What the task requires
Repeat the listing below line by line, exactly, leaving its pictures behind.

========

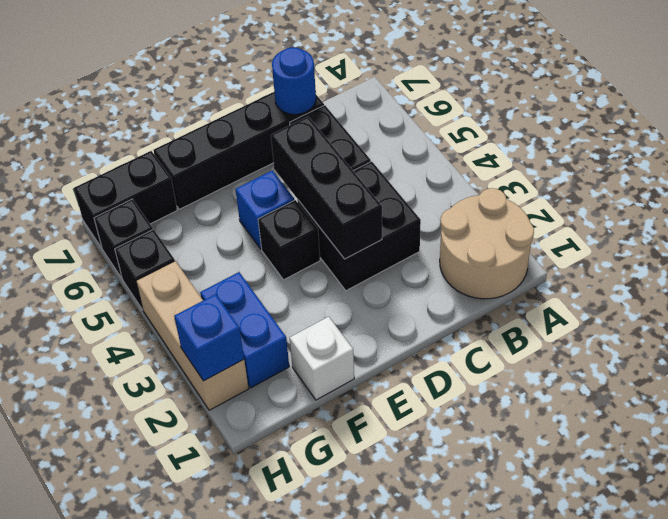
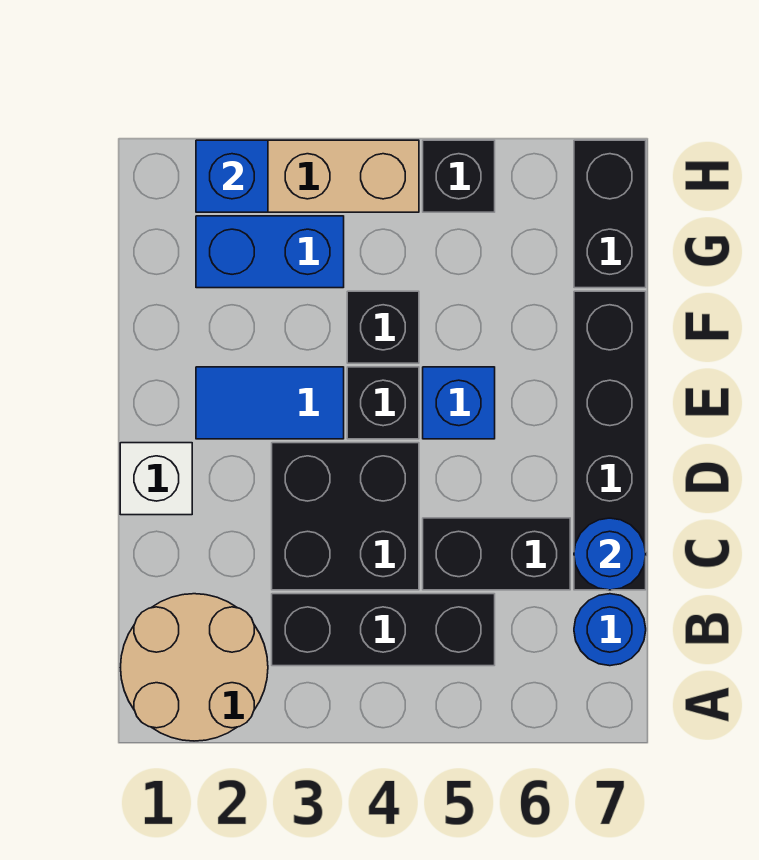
none -> blue round brick B7 level 1
black brick D3:D5 level 2 -> black brick B3:B5 level 1
none -> blue tile E2:E3 level 1
white brick F1 level 1 -> white brick D1 level 1
black brick H6 level 1 -> black brick F4 level 1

========

Problem solution
none -> blue round brick B7 level 1
black brick D3:D5 level 2 -> black brick B3:B5 level 1
none -> blue tile E2:E3 level 1
white brick F1 level 1 -> white brick D1 level 1
black brick H6 level 1 -> black brick F4 level 1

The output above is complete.